Records supplied
== == ==
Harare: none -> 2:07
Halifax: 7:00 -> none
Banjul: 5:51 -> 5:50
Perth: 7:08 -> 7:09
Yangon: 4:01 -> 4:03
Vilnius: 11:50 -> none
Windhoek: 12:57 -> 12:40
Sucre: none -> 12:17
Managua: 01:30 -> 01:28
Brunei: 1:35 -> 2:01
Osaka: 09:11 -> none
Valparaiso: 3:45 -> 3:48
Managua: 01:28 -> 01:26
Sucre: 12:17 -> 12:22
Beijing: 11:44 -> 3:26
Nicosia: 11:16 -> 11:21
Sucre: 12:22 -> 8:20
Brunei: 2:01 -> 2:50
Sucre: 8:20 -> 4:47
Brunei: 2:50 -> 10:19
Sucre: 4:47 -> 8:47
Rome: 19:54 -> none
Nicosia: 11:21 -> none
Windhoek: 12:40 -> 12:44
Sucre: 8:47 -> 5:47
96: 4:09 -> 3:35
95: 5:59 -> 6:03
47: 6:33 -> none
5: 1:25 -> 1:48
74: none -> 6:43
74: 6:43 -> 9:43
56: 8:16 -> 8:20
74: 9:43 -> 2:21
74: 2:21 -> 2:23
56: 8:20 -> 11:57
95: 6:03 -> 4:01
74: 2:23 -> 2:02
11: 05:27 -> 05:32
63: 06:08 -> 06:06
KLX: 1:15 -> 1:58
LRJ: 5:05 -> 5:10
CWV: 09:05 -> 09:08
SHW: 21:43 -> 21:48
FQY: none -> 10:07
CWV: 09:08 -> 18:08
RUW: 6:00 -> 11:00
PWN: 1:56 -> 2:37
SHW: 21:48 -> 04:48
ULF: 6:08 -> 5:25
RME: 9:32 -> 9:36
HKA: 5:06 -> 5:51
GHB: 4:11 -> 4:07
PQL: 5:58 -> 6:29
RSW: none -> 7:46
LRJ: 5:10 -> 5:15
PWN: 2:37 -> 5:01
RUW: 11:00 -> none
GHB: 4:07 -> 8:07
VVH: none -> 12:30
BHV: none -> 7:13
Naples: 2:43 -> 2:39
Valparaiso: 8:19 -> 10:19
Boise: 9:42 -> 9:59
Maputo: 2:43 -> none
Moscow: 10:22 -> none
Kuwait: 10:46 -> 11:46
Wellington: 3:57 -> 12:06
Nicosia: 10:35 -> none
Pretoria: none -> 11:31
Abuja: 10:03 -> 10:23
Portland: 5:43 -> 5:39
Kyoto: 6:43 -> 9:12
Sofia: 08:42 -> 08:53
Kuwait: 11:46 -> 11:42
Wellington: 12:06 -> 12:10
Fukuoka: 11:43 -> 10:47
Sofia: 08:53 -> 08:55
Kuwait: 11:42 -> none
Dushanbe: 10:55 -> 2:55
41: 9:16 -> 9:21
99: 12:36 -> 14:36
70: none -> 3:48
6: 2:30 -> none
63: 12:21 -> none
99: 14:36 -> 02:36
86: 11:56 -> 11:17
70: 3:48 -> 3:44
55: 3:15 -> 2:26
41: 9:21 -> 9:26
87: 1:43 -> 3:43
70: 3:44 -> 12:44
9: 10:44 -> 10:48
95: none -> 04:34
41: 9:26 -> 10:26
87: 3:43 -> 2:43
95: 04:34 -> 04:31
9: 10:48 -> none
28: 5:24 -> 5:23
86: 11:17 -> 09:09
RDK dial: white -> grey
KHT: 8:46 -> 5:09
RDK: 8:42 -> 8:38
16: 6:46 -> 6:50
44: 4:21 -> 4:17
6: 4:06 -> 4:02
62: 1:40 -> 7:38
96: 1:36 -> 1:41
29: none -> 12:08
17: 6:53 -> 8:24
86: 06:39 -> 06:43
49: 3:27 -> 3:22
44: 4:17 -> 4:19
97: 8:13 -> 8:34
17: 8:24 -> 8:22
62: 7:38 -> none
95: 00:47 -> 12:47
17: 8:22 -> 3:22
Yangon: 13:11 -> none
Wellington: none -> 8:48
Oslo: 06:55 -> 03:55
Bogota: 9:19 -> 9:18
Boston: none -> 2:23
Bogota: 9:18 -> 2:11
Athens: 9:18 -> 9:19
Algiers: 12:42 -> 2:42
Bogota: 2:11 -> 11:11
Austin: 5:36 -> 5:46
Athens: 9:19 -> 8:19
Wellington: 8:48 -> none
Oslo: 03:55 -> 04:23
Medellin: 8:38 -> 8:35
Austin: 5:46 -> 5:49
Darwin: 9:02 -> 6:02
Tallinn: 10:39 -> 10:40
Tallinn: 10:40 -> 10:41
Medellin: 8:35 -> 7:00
== == ==
Requirement
Copy every line of the items above without changing anything.

Task output
Harare: none -> 2:07
Halifax: 7:00 -> none
Banjul: 5:51 -> 5:50
Perth: 7:08 -> 7:09
Yangon: 4:01 -> 4:03
Vilnius: 11:50 -> none
Windhoek: 12:57 -> 12:40
Sucre: none -> 12:17
Managua: 01:30 -> 01:28
Brunei: 1:35 -> 2:01
Osaka: 09:11 -> none
Valparaiso: 3:45 -> 3:48
Managua: 01:28 -> 01:26
Sucre: 12:17 -> 12:22
Beijing: 11:44 -> 3:26
Nicosia: 11:16 -> 11:21
Sucre: 12:22 -> 8:20
Brunei: 2:01 -> 2:50
Sucre: 8:20 -> 4:47
Brunei: 2:50 -> 10:19
Sucre: 4:47 -> 8:47
Rome: 19:54 -> none
Nicosia: 11:21 -> none
Windhoek: 12:40 -> 12:44
Sucre: 8:47 -> 5:47
96: 4:09 -> 3:35
95: 5:59 -> 6:03
47: 6:33 -> none
5: 1:25 -> 1:48
74: none -> 6:43
74: 6:43 -> 9:43
56: 8:16 -> 8:20
74: 9:43 -> 2:21
74: 2:21 -> 2:23
56: 8:20 -> 11:57
95: 6:03 -> 4:01
74: 2:23 -> 2:02
11: 05:27 -> 05:32
63: 06:08 -> 06:06
KLX: 1:15 -> 1:58
LRJ: 5:05 -> 5:10
CWV: 09:05 -> 09:08
SHW: 21:43 -> 21:48
FQY: none -> 10:07
CWV: 09:08 -> 18:08
RUW: 6:00 -> 11:00
PWN: 1:56 -> 2:37
SHW: 21:48 -> 04:48
ULF: 6:08 -> 5:25
RME: 9:32 -> 9:36
HKA: 5:06 -> 5:51
GHB: 4:11 -> 4:07
PQL: 5:58 -> 6:29
RSW: none -> 7:46
LRJ: 5:10 -> 5:15
PWN: 2:37 -> 5:01
RUW: 11:00 -> none
GHB: 4:07 -> 8:07
VVH: none -> 12:30
BHV: none -> 7:13
Naples: 2:43 -> 2:39
Valparaiso: 8:19 -> 10:19
Boise: 9:42 -> 9:59
Maputo: 2:43 -> none
Moscow: 10:22 -> none
Kuwait: 10:46 -> 11:46
Wellington: 3:57 -> 12:06
Nicosia: 10:35 -> none
Pretoria: none -> 11:31
Abuja: 10:03 -> 10:23
Portland: 5:43 -> 5:39
Kyoto: 6:43 -> 9:12
Sofia: 08:42 -> 08:53
Kuwait: 11:46 -> 11:42
Wellington: 12:06 -> 12:10
Fukuoka: 11:43 -> 10:47
Sofia: 08:53 -> 08:55
Kuwait: 11:42 -> none
Dushanbe: 10:55 -> 2:55
41: 9:16 -> 9:21
99: 12:36 -> 14:36
70: none -> 3:48
6: 2:30 -> none
63: 12:21 -> none
99: 14:36 -> 02:36
86: 11:56 -> 11:17
70: 3:48 -> 3:44
55: 3:15 -> 2:26
41: 9:21 -> 9:26
87: 1:43 -> 3:43
70: 3:44 -> 12:44
9: 10:44 -> 10:48
95: none -> 04:34
41: 9:26 -> 10:26
87: 3:43 -> 2:43
95: 04:34 -> 04:31
9: 10:48 -> none
28: 5:24 -> 5:23
86: 11:17 -> 09:09
RDK dial: white -> grey
KHT: 8:46 -> 5:09
RDK: 8:42 -> 8:38
16: 6:46 -> 6:50
44: 4:21 -> 4:17
6: 4:06 -> 4:02
62: 1:40 -> 7:38
96: 1:36 -> 1:41
29: none -> 12:08
17: 6:53 -> 8:24
86: 06:39 -> 06:43
49: 3:27 -> 3:22
44: 4:17 -> 4:19
97: 8:13 -> 8:34
17: 8:24 -> 8:22
62: 7:38 -> none
95: 00:47 -> 12:47
17: 8:22 -> 3:22
Yangon: 13:11 -> none
Wellington: none -> 8:48
Oslo: 06:55 -> 03:55
Bogota: 9:19 -> 9:18
Boston: none -> 2:23
Bogota: 9:18 -> 2:11
Athens: 9:18 -> 9:19
Algiers: 12:42 -> 2:42
Bogota: 2:11 -> 11:11
Austin: 5:36 -> 5:46
Athens: 9:19 -> 8:19
Wellington: 8:48 -> none
Oslo: 03:55 -> 04:23
Medellin: 8:38 -> 8:35
Austin: 5:46 -> 5:49
Darwin: 9:02 -> 6:02
Tallinn: 10:39 -> 10:40
Tallinn: 10:40 -> 10:41
Medellin: 8:35 -> 7:00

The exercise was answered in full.